[TASK PROMPT]:
An exact, line-by-line copy is needed, beginning at the line with "camera: 80 degrees left, 35 degrees up" and ending at the last line of the listing below.

[AVAILABLE DATA]:
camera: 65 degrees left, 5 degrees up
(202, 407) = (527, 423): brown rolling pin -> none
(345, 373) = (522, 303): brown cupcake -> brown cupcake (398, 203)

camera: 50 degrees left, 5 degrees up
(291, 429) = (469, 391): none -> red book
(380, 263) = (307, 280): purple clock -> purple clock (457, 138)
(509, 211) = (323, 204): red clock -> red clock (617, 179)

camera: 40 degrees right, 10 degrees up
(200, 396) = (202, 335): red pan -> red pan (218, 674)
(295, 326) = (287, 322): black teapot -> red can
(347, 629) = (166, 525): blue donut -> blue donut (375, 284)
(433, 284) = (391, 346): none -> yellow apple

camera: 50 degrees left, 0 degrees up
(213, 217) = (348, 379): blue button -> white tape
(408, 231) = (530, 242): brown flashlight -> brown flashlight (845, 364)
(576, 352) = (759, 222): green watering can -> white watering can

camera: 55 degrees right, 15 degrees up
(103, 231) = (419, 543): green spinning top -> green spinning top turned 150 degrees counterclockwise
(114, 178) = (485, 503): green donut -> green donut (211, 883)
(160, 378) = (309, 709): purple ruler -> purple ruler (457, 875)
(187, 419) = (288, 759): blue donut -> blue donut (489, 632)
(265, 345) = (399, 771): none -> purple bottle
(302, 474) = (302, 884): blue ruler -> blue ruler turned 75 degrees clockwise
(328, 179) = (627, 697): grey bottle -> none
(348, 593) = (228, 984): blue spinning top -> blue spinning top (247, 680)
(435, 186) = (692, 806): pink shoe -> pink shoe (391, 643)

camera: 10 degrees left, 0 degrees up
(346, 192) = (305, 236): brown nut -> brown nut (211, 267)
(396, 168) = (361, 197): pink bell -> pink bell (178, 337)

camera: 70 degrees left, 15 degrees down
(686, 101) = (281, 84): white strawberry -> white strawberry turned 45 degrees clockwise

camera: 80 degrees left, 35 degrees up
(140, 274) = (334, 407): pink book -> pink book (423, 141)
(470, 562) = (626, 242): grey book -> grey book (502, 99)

[WRITTEN SOLUTION]:
camera: 80 degrees left, 35 degrees up
(140, 274) = (334, 407): pink book -> pink book (423, 141)
(470, 562) = (626, 242): grey book -> grey book (502, 99)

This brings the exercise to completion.